**Your instructions**
Select every line containing the word "slope" from the material, and copy those lines.

**Dataset records**
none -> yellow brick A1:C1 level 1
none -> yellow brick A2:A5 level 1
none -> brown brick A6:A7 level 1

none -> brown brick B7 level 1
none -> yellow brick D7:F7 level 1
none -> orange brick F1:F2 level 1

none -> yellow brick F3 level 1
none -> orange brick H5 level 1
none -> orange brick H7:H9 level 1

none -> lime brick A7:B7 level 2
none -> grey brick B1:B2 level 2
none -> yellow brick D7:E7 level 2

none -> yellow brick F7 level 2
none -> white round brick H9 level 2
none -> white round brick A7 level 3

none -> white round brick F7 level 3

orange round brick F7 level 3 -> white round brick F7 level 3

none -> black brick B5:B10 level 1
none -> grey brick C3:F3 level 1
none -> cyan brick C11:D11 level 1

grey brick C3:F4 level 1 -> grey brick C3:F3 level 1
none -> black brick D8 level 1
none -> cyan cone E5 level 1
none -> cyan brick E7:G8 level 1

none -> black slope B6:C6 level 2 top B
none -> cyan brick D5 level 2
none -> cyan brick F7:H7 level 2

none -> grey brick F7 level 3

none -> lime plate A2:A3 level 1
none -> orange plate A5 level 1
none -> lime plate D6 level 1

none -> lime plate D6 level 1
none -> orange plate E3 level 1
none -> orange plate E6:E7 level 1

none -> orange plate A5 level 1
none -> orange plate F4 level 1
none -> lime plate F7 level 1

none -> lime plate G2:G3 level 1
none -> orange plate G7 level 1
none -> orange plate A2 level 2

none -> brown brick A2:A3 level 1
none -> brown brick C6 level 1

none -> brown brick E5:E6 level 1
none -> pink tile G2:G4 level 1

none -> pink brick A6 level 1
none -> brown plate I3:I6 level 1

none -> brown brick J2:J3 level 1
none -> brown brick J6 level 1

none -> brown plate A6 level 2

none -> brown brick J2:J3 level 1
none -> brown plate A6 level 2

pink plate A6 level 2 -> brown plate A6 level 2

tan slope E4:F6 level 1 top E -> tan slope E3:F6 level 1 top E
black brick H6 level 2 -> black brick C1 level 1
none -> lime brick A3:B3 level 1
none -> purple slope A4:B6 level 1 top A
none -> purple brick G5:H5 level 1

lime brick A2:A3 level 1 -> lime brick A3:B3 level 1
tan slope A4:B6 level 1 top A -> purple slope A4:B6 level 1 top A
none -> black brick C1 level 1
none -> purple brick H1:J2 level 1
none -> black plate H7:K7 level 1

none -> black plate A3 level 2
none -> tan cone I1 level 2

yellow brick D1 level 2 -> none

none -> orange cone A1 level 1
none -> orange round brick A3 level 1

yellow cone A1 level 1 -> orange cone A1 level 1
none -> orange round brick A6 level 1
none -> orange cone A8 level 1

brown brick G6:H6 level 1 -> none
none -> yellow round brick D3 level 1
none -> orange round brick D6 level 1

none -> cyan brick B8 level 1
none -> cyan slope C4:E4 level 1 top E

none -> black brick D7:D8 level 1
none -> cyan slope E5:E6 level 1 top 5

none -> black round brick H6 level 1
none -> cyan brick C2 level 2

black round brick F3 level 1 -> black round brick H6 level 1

**Task response**
none -> black slope B6:C6 level 2 top B
tan slope E4:F6 level 1 top E -> tan slope E3:F6 level 1 top E
none -> purple slope A4:B6 level 1 top A
tan slope A4:B6 level 1 top A -> purple slope A4:B6 level 1 top A
none -> cyan slope C4:E4 level 1 top E
none -> cyan slope E5:E6 level 1 top 5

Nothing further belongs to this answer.